[[ Data for this exercise, beginning ]]

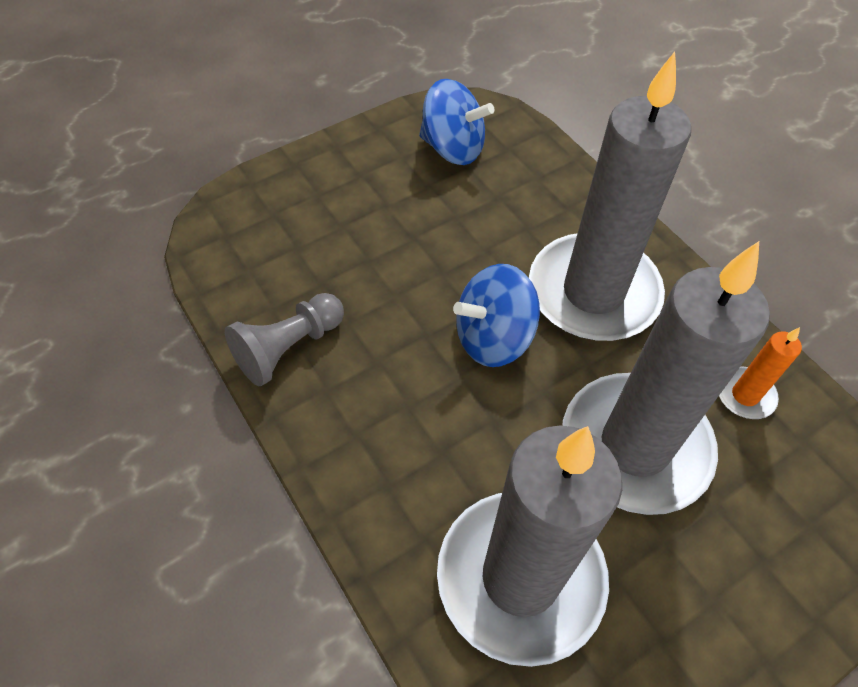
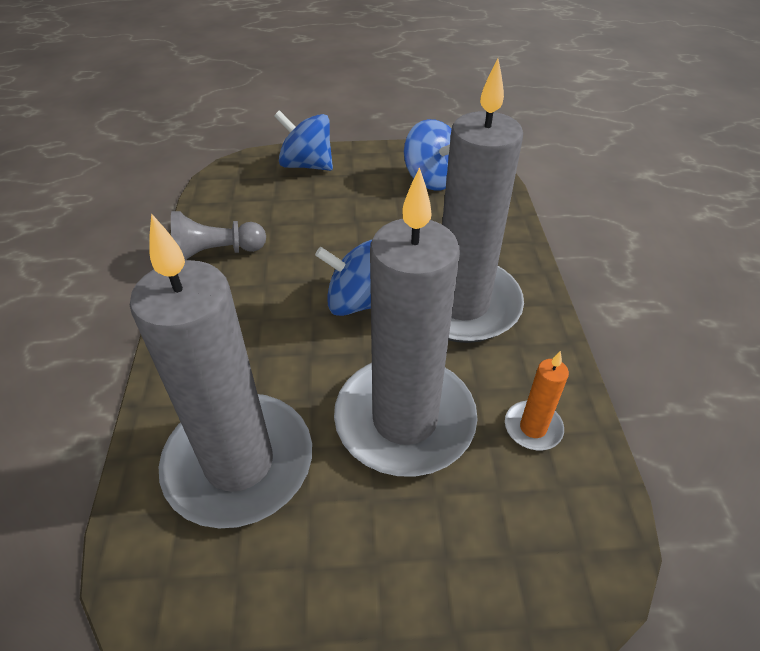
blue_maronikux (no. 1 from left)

[[ Data for this exercise, end ]]
[[ Data for this exercise, beginning ]]

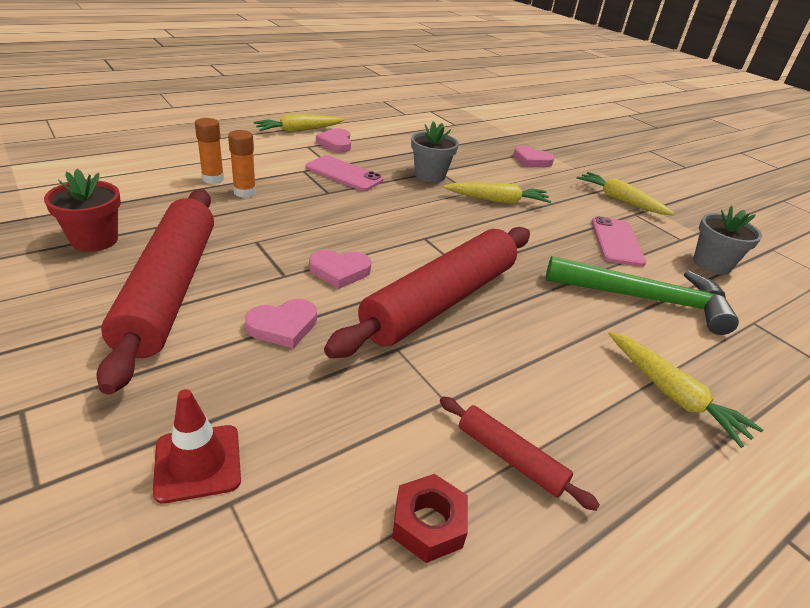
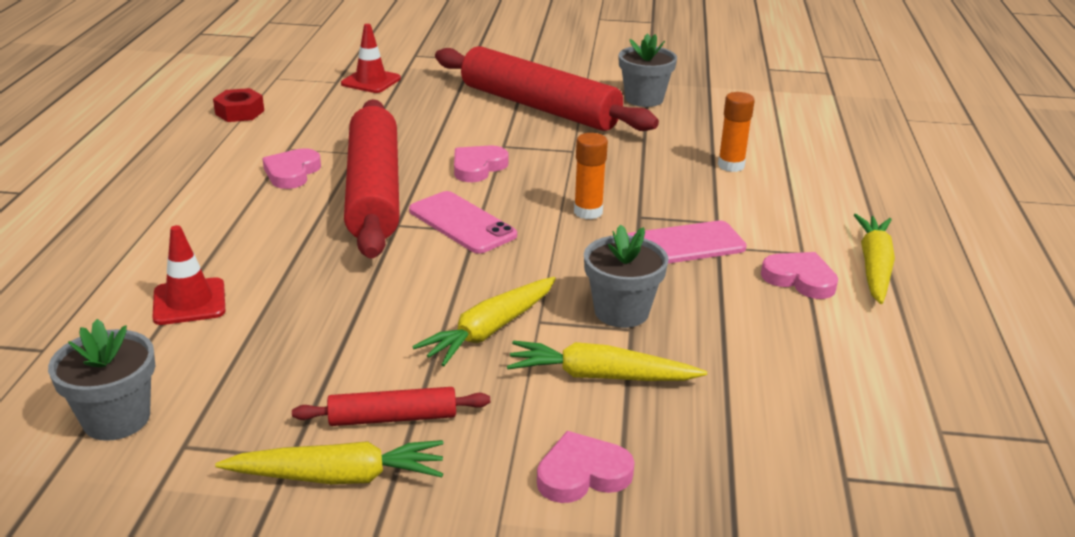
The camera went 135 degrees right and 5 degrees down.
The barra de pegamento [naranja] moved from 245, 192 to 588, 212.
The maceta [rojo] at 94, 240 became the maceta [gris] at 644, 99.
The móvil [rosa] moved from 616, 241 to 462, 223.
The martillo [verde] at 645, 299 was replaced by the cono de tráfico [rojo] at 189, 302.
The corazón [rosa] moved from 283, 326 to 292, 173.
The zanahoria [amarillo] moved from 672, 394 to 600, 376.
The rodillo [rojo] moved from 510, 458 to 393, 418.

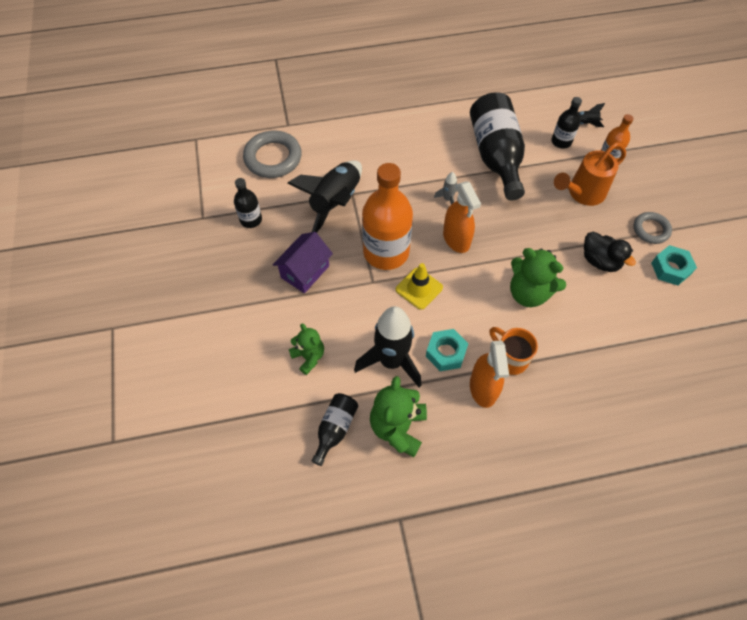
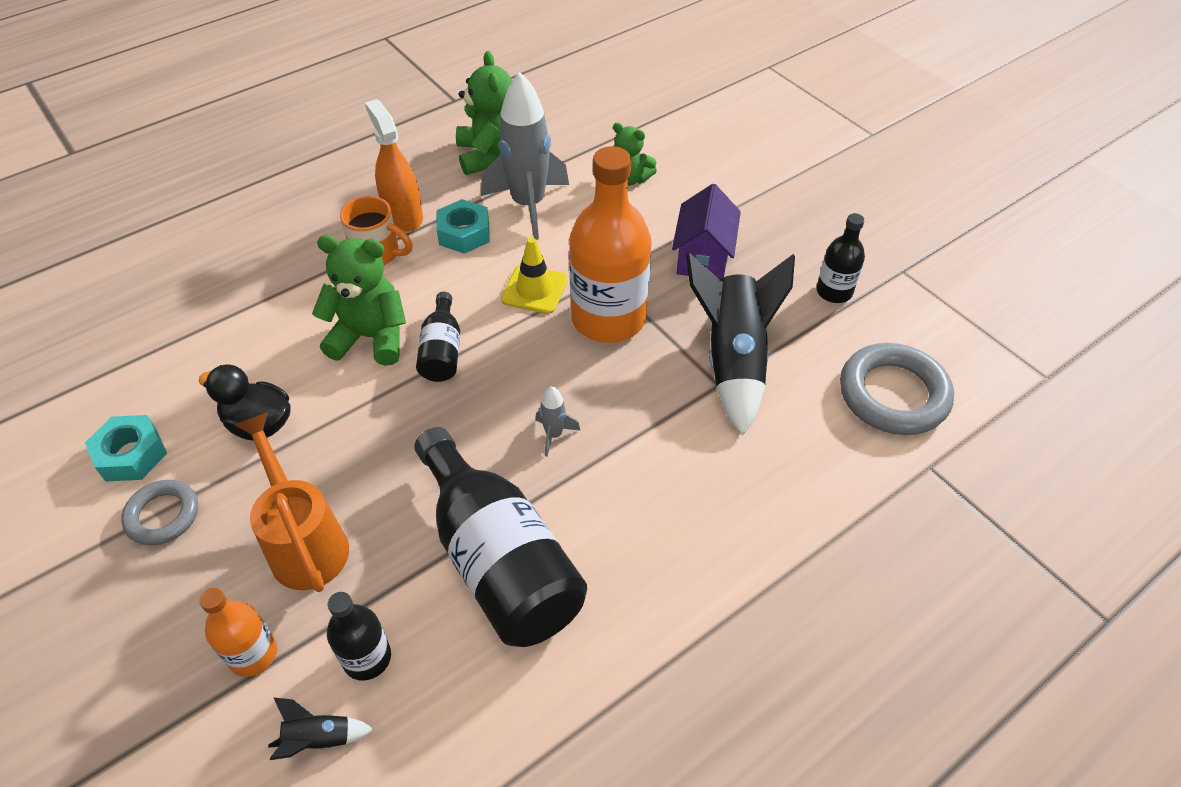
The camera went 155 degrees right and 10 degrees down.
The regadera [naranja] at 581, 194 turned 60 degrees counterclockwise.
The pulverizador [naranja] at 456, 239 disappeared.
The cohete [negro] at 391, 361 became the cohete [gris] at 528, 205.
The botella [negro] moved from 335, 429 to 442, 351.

[[ Data for this exercise, end ]]

Determine how many lines of the entries hold "rosa", and reply with that number only.

Output of the task. 2